**RAW DATA:**
══════════════════════════════
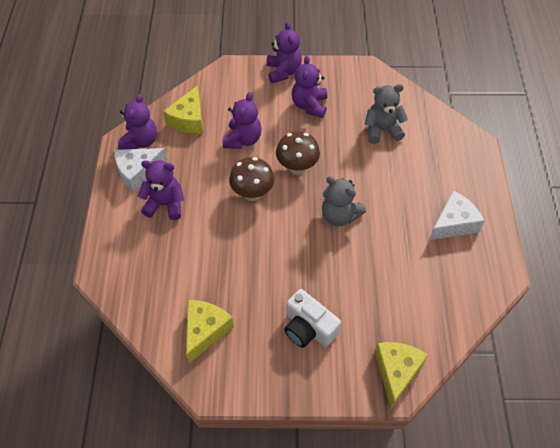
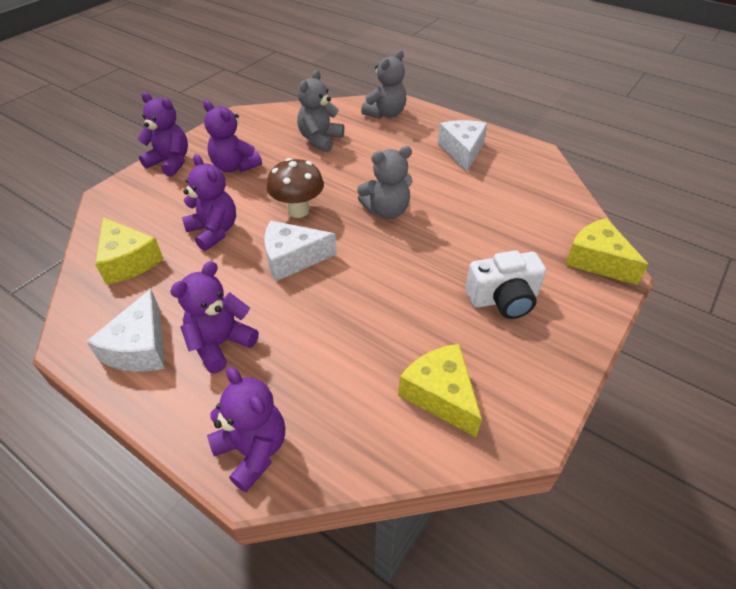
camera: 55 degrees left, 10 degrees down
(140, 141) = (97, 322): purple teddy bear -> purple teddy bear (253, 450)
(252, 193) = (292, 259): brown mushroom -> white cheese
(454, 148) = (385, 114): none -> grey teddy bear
══════════════════════════════
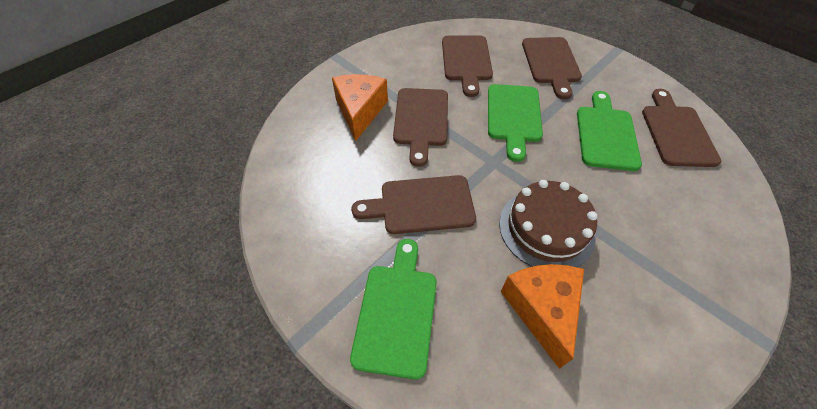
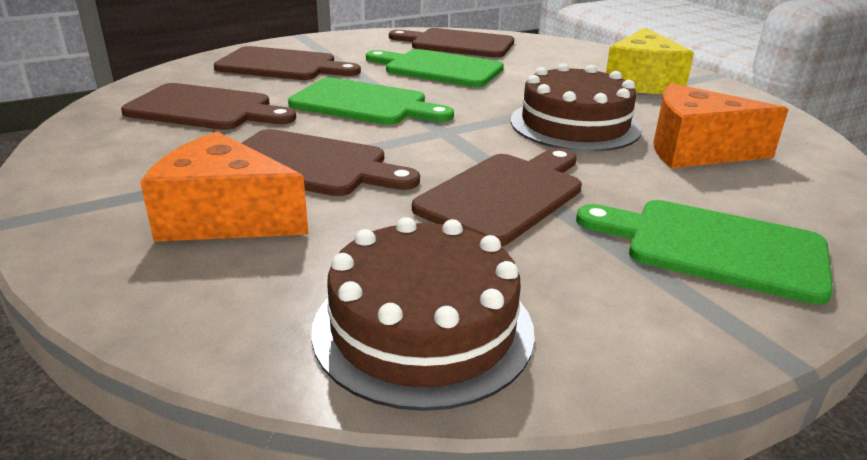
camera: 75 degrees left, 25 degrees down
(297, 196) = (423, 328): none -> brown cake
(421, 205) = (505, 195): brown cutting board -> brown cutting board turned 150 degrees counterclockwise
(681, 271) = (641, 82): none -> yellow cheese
══════════════════════════════
**TASK ITEM:**
Look above for the line with "(140, 141) = (97, 322): purple"; retype exactly that line, every line after it up to the line with "(454, 148) = (385, 114): none", and that line too, nothing else.

**ANSWER BOX:**
(140, 141) = (97, 322): purple teddy bear -> purple teddy bear (253, 450)
(252, 193) = (292, 259): brown mushroom -> white cheese
(454, 148) = (385, 114): none -> grey teddy bear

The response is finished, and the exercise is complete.